## AIM OF THE TASK
Can you retype all of the entries below word for word, with nothing changed?

(Entries on where items appear)
⟨

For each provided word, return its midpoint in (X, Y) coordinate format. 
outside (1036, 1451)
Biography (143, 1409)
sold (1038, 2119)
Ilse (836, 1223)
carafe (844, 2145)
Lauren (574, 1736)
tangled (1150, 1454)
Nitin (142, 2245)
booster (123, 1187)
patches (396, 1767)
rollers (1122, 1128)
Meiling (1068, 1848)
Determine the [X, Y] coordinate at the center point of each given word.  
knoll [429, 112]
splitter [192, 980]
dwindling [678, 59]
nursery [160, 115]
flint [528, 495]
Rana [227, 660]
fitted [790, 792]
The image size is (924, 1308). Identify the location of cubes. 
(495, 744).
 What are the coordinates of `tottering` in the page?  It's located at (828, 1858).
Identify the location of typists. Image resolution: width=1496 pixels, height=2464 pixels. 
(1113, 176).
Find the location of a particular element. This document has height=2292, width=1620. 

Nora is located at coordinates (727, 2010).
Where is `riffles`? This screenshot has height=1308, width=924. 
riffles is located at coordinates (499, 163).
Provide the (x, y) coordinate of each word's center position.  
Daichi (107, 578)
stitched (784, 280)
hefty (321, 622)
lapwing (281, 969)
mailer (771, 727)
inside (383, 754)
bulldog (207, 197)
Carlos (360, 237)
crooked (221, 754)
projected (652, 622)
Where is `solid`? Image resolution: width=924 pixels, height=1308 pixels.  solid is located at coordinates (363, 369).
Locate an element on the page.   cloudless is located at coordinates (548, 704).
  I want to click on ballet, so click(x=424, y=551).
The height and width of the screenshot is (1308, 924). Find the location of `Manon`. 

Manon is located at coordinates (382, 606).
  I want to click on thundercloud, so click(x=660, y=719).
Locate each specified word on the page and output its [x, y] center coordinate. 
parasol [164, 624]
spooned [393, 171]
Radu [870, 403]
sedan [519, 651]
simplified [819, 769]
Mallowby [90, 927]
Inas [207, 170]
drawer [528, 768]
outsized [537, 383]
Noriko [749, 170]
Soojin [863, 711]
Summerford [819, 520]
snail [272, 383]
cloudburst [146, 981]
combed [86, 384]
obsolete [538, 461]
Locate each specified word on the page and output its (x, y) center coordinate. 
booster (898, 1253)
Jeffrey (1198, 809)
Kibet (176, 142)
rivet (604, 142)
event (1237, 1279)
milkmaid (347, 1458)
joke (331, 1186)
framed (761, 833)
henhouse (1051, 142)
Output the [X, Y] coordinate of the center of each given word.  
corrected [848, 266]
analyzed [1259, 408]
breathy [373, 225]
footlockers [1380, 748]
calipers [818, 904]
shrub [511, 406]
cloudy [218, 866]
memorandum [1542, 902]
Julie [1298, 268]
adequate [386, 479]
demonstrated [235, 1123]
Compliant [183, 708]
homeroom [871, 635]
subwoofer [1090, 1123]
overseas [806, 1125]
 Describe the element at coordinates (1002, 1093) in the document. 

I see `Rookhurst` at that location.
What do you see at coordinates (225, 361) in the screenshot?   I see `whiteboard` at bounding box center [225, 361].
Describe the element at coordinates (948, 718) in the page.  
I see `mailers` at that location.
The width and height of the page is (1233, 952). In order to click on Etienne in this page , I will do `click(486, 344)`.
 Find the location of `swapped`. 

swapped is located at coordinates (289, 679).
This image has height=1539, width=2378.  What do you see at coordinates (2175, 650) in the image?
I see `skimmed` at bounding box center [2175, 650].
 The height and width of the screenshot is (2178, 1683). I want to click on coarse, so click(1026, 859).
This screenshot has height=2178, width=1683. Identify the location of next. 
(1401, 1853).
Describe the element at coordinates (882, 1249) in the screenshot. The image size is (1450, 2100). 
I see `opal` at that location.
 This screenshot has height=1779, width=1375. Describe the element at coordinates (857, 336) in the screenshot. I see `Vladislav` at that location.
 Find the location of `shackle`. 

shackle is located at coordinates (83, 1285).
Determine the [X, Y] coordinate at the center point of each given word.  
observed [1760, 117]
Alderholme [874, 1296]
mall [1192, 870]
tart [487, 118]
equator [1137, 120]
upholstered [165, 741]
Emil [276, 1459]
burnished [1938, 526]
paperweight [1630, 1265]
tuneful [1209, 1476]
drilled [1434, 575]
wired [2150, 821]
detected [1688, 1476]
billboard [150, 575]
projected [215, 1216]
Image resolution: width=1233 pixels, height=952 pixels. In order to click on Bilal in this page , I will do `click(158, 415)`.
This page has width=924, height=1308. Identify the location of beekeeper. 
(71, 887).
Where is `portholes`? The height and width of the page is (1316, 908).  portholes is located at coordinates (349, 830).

⟩

## RESPONSE
For each provided word, return its midpoint in (X, Y) coordinate format. 
outside (1036, 1451)
Biography (143, 1409)
sold (1038, 2119)
Ilse (836, 1223)
carafe (844, 2145)
Lauren (574, 1736)
tangled (1150, 1454)
Nitin (142, 2245)
booster (123, 1187)
patches (396, 1767)
rollers (1122, 1128)
Meiling (1068, 1848)
Determine the [X, Y] coordinate at the center point of each given word.  
knoll [429, 112]
splitter [192, 980]
dwindling [678, 59]
nursery [160, 115]
flint [528, 495]
Rana [227, 660]
fitted [790, 792]
The image size is (924, 1308). Identify the location of cubes. 
(495, 744).
 What are the coordinates of `tottering` in the page?  It's located at (828, 1858).
Identify the location of typists. Image resolution: width=1496 pixels, height=2464 pixels. 
(1113, 176).
Find the location of a particular element. This document has height=2292, width=1620. 

Nora is located at coordinates (727, 2010).
Where is `riffles`? This screenshot has height=1308, width=924. 
riffles is located at coordinates (499, 163).
Provide the (x, y) coordinate of each word's center position.  
Daichi (107, 578)
stitched (784, 280)
hefty (321, 622)
lapwing (281, 969)
mailer (771, 727)
inside (383, 754)
bulldog (207, 197)
Carlos (360, 237)
crooked (221, 754)
projected (652, 622)
Where is `solid`? Image resolution: width=924 pixels, height=1308 pixels.  solid is located at coordinates (363, 369).
Locate an element on the page.   cloudless is located at coordinates (548, 704).
  I want to click on ballet, so click(x=424, y=551).
The height and width of the screenshot is (1308, 924). Find the location of `Manon`. 

Manon is located at coordinates (382, 606).
  I want to click on thundercloud, so click(x=660, y=719).
Locate each specified word on the page and output its [x, y] center coordinate. 
parasol [164, 624]
spooned [393, 171]
Radu [870, 403]
sedan [519, 651]
simplified [819, 769]
Mallowby [90, 927]
Inas [207, 170]
drawer [528, 768]
outsized [537, 383]
Noriko [749, 170]
Soojin [863, 711]
Summerford [819, 520]
snail [272, 383]
cloudburst [146, 981]
combed [86, 384]
obsolete [538, 461]
Locate each specified word on the page and output its (x, y) center coordinate. 
booster (898, 1253)
Jeffrey (1198, 809)
Kibet (176, 142)
rivet (604, 142)
event (1237, 1279)
milkmaid (347, 1458)
joke (331, 1186)
framed (761, 833)
henhouse (1051, 142)
Output the [X, Y] coordinate of the center of each given word.  
corrected [848, 266]
analyzed [1259, 408]
breathy [373, 225]
footlockers [1380, 748]
calipers [818, 904]
shrub [511, 406]
cloudy [218, 866]
memorandum [1542, 902]
Julie [1298, 268]
adequate [386, 479]
demonstrated [235, 1123]
Compliant [183, 708]
homeroom [871, 635]
subwoofer [1090, 1123]
overseas [806, 1125]
 Describe the element at coordinates (1002, 1093) in the document. 

I see `Rookhurst` at that location.
What do you see at coordinates (225, 361) in the screenshot?   I see `whiteboard` at bounding box center [225, 361].
Describe the element at coordinates (948, 718) in the page.  
I see `mailers` at that location.
The width and height of the page is (1233, 952). In order to click on Etienne in this page , I will do `click(486, 344)`.
 Find the location of `swapped`. 

swapped is located at coordinates (289, 679).
This image has height=1539, width=2378.  What do you see at coordinates (2175, 650) in the image?
I see `skimmed` at bounding box center [2175, 650].
 The height and width of the screenshot is (2178, 1683). I want to click on coarse, so click(1026, 859).
This screenshot has height=2178, width=1683. Identify the location of next. 
(1401, 1853).
Describe the element at coordinates (882, 1249) in the screenshot. The image size is (1450, 2100). 
I see `opal` at that location.
 This screenshot has height=1779, width=1375. Describe the element at coordinates (857, 336) in the screenshot. I see `Vladislav` at that location.
 Find the location of `shackle`. 

shackle is located at coordinates (83, 1285).
Determine the [X, Y] coordinate at the center point of each given word.  
observed [1760, 117]
Alderholme [874, 1296]
mall [1192, 870]
tart [487, 118]
equator [1137, 120]
upholstered [165, 741]
Emil [276, 1459]
burnished [1938, 526]
paperweight [1630, 1265]
tuneful [1209, 1476]
drilled [1434, 575]
wired [2150, 821]
detected [1688, 1476]
billboard [150, 575]
projected [215, 1216]
Image resolution: width=1233 pixels, height=952 pixels. In order to click on Bilal in this page , I will do `click(158, 415)`.
This page has width=924, height=1308. Identify the location of beekeeper. 
(71, 887).
Where is `portholes`? The height and width of the page is (1316, 908).  portholes is located at coordinates (349, 830).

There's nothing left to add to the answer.